**Problem statement:**
Return the listing exactly. Keep no pictures.

Recorded data Block Start

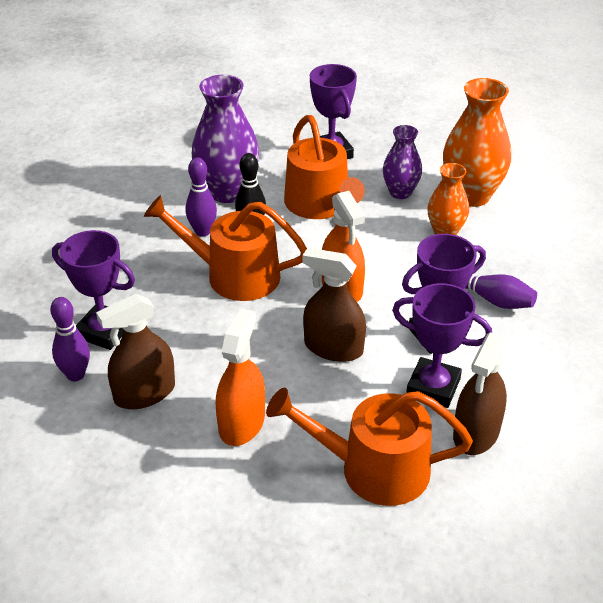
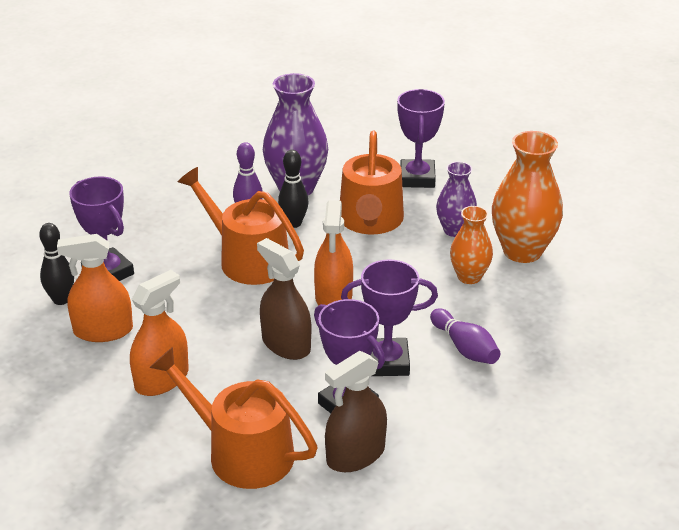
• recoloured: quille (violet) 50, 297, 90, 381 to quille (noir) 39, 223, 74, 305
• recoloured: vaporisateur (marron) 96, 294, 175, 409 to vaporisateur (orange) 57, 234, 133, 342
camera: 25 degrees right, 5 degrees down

Recorded data Block End

**Solution to the exercise:**
• recoloured: quille (violet) 50, 297, 90, 381 to quille (noir) 39, 223, 74, 305
• recoloured: vaporisateur (marron) 96, 294, 175, 409 to vaporisateur (orange) 57, 234, 133, 342
camera: 25 degrees right, 5 degrees down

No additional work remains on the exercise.